WHAT THE TASK ASKS> Print the whole listing below exactly as given, pictures excluded.

RECORDED DATA>

========================================================================

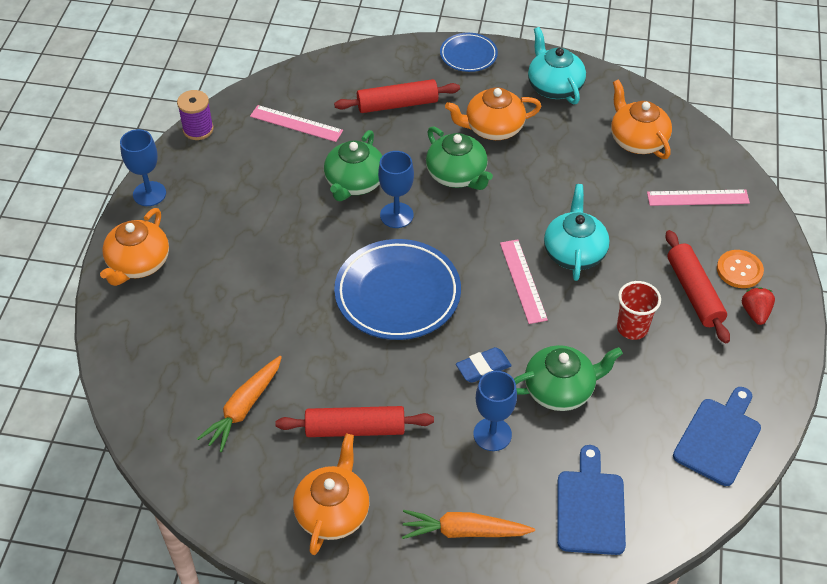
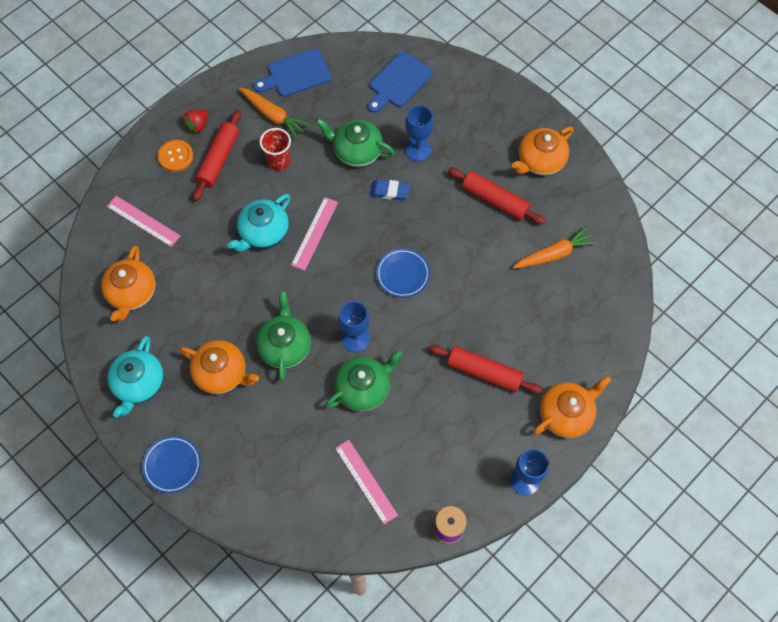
camera: 145 degrees left, 15 degrees up
red rolling pin [334,79,460,113] -> red rolling pin moved to [429,345,543,394]
blue plate [334,239,461,340] -> blue plate [376,248,430,298], size x0.54
orange carrot [402,510,535,539] -> orange carrot moved to [239,87,310,138]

========================================================================

YOUR RESPONSE>
camera: 145 degrees left, 15 degrees up
red rolling pin [334,79,460,113] -> red rolling pin moved to [429,345,543,394]
blue plate [334,239,461,340] -> blue plate [376,248,430,298], size x0.54
orange carrot [402,510,535,539] -> orange carrot moved to [239,87,310,138]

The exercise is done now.